> [PROBLEM TO WORK ON]: Reproduce the entries exactly, but keep the pictures out of the copy.
Start of TASK INPUT
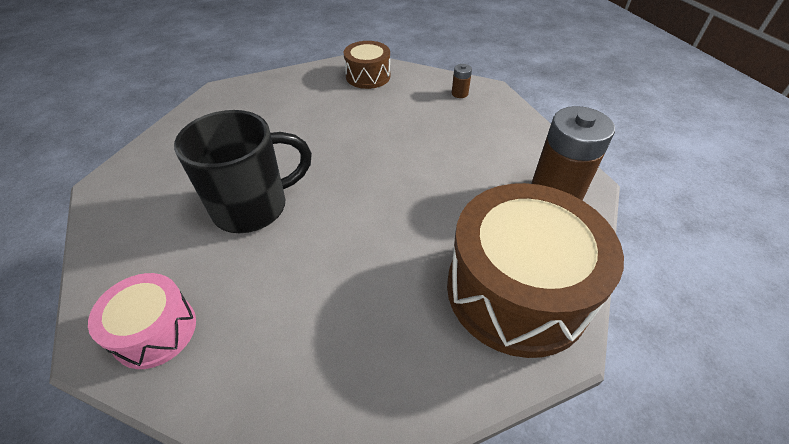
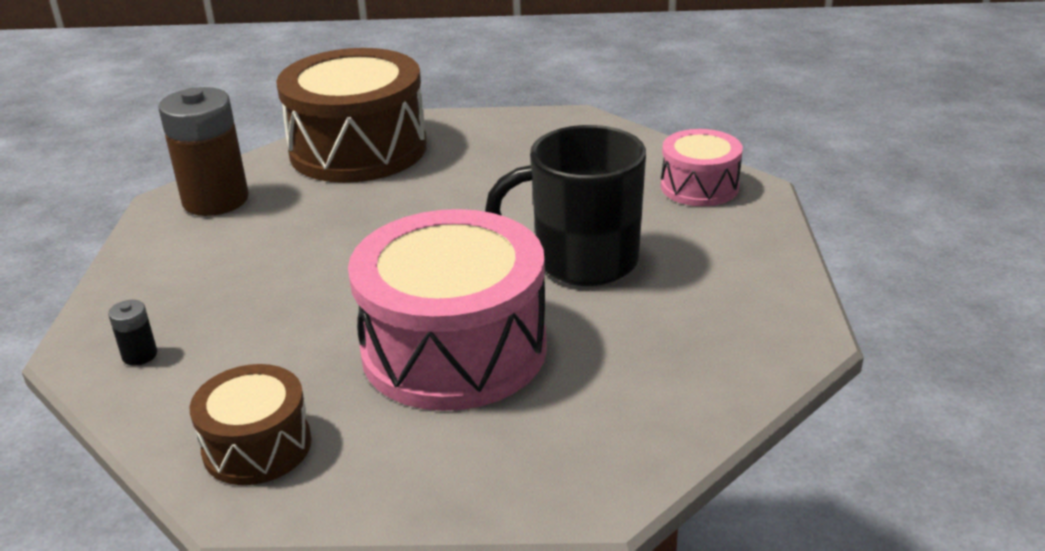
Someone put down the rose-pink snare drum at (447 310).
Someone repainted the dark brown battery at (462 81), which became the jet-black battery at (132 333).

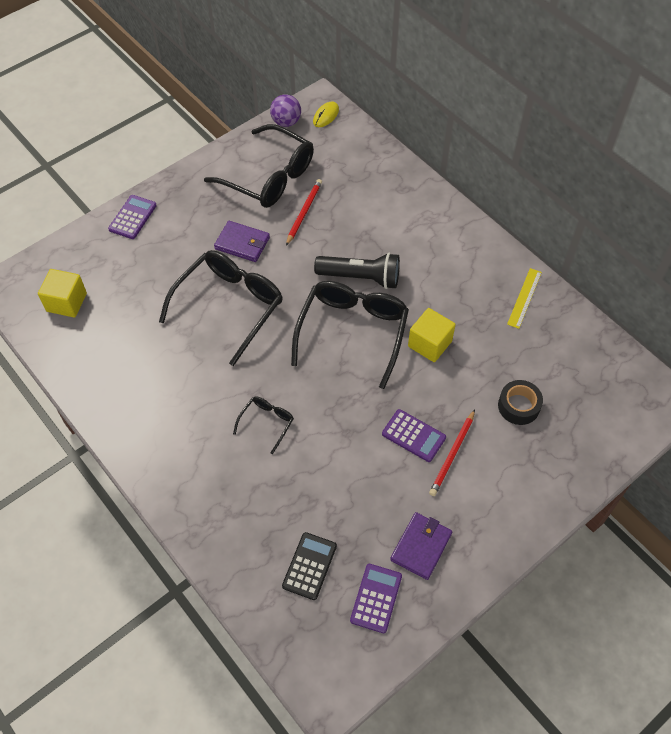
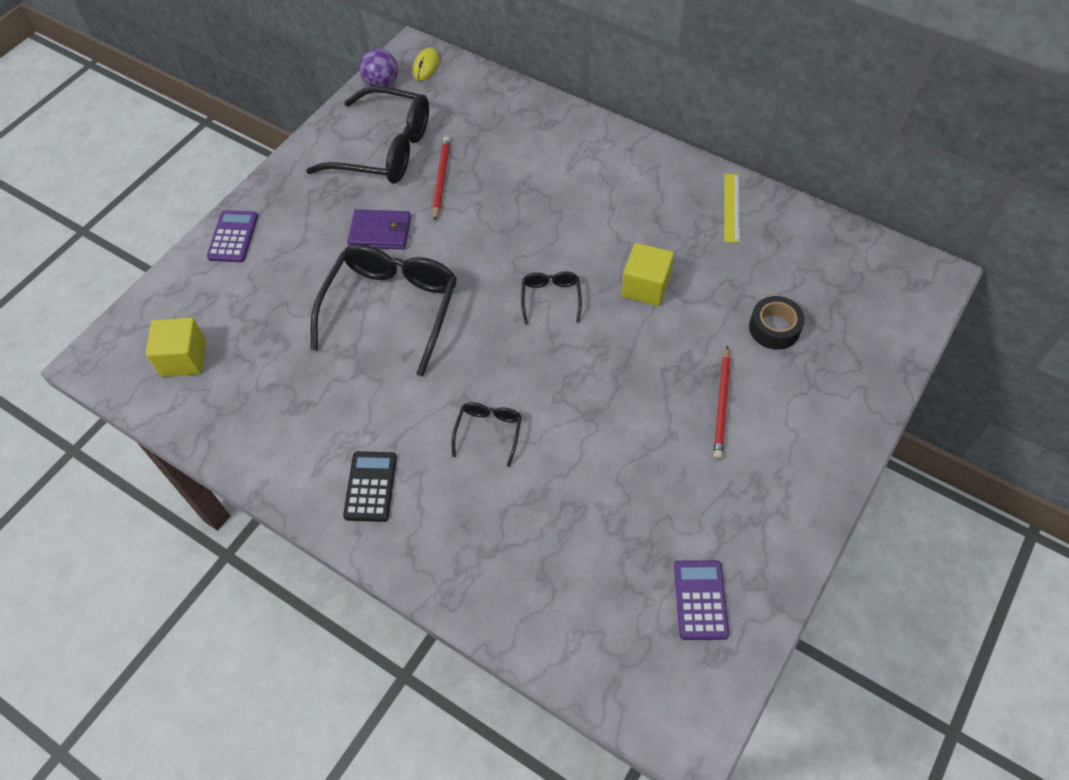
Someone took away the jet-black torch at (357 271).
Someone took away the violet pocket calculator at (414 435).
Someone took away the violet card wallet at (421 546).
Someone carried the jet-black pocket calculator from (309 566) to (370 486).
Someone scaled the jet-black eyeglasses at (350 335) by 0.46.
End of TASK INPUT
> [ANSWER SECTION]:
Someone put down the rose-pink snare drum at (447 310).
Someone repainted the dark brown battery at (462 81), which became the jet-black battery at (132 333).

Someone took away the jet-black torch at (357 271).
Someone took away the violet pocket calculator at (414 435).
Someone took away the violet card wallet at (421 546).
Someone carried the jet-black pocket calculator from (309 566) to (370 486).
Someone scaled the jet-black eyeglasses at (350 335) by 0.46.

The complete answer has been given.